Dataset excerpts
>>>>

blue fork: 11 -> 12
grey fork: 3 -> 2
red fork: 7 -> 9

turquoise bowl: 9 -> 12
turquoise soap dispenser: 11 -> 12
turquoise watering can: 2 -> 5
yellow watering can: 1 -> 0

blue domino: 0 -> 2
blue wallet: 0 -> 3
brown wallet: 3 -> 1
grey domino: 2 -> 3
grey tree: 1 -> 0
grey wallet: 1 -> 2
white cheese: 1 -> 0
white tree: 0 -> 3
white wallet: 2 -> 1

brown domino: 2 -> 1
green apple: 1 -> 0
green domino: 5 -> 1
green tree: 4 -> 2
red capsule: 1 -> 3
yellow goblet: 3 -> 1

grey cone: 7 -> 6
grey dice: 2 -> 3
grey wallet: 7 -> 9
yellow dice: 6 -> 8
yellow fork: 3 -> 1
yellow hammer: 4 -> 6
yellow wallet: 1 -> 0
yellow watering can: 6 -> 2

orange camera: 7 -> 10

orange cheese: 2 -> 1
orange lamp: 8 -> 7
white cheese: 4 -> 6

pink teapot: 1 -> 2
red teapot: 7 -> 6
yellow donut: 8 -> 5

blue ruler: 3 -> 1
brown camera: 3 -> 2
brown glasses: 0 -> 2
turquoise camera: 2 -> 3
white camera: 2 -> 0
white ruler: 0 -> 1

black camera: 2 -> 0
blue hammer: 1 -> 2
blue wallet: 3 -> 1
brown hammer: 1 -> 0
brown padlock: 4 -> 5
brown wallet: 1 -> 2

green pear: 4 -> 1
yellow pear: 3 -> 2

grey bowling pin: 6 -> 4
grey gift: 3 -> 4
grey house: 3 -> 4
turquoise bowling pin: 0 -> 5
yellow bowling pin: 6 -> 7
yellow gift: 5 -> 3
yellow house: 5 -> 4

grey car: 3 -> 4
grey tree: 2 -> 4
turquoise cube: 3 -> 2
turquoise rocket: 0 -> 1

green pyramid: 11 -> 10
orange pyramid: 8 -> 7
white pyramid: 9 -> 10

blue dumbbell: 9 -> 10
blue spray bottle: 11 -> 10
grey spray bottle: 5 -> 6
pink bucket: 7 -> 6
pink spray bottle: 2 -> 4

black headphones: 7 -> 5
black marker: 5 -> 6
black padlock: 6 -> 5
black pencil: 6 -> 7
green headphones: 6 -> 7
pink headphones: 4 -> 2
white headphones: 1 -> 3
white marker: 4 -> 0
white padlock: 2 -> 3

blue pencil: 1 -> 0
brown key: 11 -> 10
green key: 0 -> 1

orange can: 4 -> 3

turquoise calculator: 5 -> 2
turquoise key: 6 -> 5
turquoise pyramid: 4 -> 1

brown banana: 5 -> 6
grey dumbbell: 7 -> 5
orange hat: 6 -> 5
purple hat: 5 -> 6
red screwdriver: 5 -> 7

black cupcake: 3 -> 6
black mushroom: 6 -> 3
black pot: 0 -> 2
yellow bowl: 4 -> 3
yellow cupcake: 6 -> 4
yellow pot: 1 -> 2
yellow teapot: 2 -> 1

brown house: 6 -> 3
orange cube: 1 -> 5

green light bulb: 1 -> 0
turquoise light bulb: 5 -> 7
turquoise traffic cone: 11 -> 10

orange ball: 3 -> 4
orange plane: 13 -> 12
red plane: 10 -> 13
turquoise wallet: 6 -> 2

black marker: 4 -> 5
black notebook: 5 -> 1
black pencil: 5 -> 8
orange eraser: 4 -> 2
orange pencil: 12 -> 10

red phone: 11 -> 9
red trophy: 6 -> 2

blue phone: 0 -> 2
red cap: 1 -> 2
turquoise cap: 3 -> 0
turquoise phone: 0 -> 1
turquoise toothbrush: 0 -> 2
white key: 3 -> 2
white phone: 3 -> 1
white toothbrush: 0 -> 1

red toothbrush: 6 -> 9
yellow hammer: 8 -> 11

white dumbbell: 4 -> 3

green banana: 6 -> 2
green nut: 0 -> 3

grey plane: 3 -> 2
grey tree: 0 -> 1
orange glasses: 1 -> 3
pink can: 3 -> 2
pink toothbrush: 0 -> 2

<<<<

→ TASK TO CARRY OUT
Print exactly the lines above from the one with "yellow goblet: 3 -> 1" to the one with "brown hammer: 1 -> 0", including both.

→ EXERCISE SOLUTION
yellow goblet: 3 -> 1

grey cone: 7 -> 6
grey dice: 2 -> 3
grey wallet: 7 -> 9
yellow dice: 6 -> 8
yellow fork: 3 -> 1
yellow hammer: 4 -> 6
yellow wallet: 1 -> 0
yellow watering can: 6 -> 2

orange camera: 7 -> 10

orange cheese: 2 -> 1
orange lamp: 8 -> 7
white cheese: 4 -> 6

pink teapot: 1 -> 2
red teapot: 7 -> 6
yellow donut: 8 -> 5

blue ruler: 3 -> 1
brown camera: 3 -> 2
brown glasses: 0 -> 2
turquoise camera: 2 -> 3
white camera: 2 -> 0
white ruler: 0 -> 1

black camera: 2 -> 0
blue hammer: 1 -> 2
blue wallet: 3 -> 1
brown hammer: 1 -> 0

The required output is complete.